(DATA SUPPLIED begins)

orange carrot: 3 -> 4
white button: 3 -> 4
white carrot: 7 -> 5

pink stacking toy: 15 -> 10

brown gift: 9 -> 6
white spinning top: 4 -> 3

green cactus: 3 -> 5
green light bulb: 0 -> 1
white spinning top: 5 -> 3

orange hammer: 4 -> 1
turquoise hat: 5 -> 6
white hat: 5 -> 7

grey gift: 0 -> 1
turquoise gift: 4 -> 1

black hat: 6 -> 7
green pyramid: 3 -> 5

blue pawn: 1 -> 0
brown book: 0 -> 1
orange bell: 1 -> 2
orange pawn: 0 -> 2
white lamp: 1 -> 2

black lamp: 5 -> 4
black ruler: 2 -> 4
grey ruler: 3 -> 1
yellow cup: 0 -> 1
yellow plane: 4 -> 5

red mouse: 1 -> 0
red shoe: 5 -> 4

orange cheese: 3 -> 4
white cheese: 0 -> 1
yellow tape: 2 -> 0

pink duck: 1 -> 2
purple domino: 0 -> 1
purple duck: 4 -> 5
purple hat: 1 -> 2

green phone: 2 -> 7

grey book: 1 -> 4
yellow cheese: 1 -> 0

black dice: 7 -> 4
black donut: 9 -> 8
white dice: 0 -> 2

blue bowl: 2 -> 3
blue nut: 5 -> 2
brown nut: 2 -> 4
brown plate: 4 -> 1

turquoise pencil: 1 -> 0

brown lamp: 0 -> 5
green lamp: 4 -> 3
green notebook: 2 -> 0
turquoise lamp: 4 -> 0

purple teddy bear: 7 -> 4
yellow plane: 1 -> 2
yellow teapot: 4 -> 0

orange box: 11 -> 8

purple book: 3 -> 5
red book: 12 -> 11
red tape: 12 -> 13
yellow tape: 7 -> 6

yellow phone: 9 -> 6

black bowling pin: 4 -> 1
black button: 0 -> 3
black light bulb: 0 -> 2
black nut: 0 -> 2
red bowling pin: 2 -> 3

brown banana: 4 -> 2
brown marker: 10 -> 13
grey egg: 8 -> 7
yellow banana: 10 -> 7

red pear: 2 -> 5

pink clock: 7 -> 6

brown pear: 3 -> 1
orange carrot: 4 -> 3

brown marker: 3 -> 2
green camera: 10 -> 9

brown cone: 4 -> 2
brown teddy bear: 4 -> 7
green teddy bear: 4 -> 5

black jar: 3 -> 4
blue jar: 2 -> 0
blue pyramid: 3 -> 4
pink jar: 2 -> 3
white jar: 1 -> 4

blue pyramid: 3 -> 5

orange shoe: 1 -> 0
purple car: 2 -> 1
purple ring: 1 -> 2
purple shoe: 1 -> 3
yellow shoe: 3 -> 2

(DATA SUPPLIED ends)

TASK TO CARRY OUT: Repeat the listing in full so that each line matches exactly.

SOLUTION BELOW:
orange carrot: 3 -> 4
white button: 3 -> 4
white carrot: 7 -> 5

pink stacking toy: 15 -> 10

brown gift: 9 -> 6
white spinning top: 4 -> 3

green cactus: 3 -> 5
green light bulb: 0 -> 1
white spinning top: 5 -> 3

orange hammer: 4 -> 1
turquoise hat: 5 -> 6
white hat: 5 -> 7

grey gift: 0 -> 1
turquoise gift: 4 -> 1

black hat: 6 -> 7
green pyramid: 3 -> 5

blue pawn: 1 -> 0
brown book: 0 -> 1
orange bell: 1 -> 2
orange pawn: 0 -> 2
white lamp: 1 -> 2

black lamp: 5 -> 4
black ruler: 2 -> 4
grey ruler: 3 -> 1
yellow cup: 0 -> 1
yellow plane: 4 -> 5

red mouse: 1 -> 0
red shoe: 5 -> 4

orange cheese: 3 -> 4
white cheese: 0 -> 1
yellow tape: 2 -> 0

pink duck: 1 -> 2
purple domino: 0 -> 1
purple duck: 4 -> 5
purple hat: 1 -> 2

green phone: 2 -> 7

grey book: 1 -> 4
yellow cheese: 1 -> 0

black dice: 7 -> 4
black donut: 9 -> 8
white dice: 0 -> 2

blue bowl: 2 -> 3
blue nut: 5 -> 2
brown nut: 2 -> 4
brown plate: 4 -> 1

turquoise pencil: 1 -> 0

brown lamp: 0 -> 5
green lamp: 4 -> 3
green notebook: 2 -> 0
turquoise lamp: 4 -> 0

purple teddy bear: 7 -> 4
yellow plane: 1 -> 2
yellow teapot: 4 -> 0

orange box: 11 -> 8

purple book: 3 -> 5
red book: 12 -> 11
red tape: 12 -> 13
yellow tape: 7 -> 6

yellow phone: 9 -> 6

black bowling pin: 4 -> 1
black button: 0 -> 3
black light bulb: 0 -> 2
black nut: 0 -> 2
red bowling pin: 2 -> 3

brown banana: 4 -> 2
brown marker: 10 -> 13
grey egg: 8 -> 7
yellow banana: 10 -> 7

red pear: 2 -> 5

pink clock: 7 -> 6

brown pear: 3 -> 1
orange carrot: 4 -> 3

brown marker: 3 -> 2
green camera: 10 -> 9

brown cone: 4 -> 2
brown teddy bear: 4 -> 7
green teddy bear: 4 -> 5

black jar: 3 -> 4
blue jar: 2 -> 0
blue pyramid: 3 -> 4
pink jar: 2 -> 3
white jar: 1 -> 4

blue pyramid: 3 -> 5

orange shoe: 1 -> 0
purple car: 2 -> 1
purple ring: 1 -> 2
purple shoe: 1 -> 3
yellow shoe: 3 -> 2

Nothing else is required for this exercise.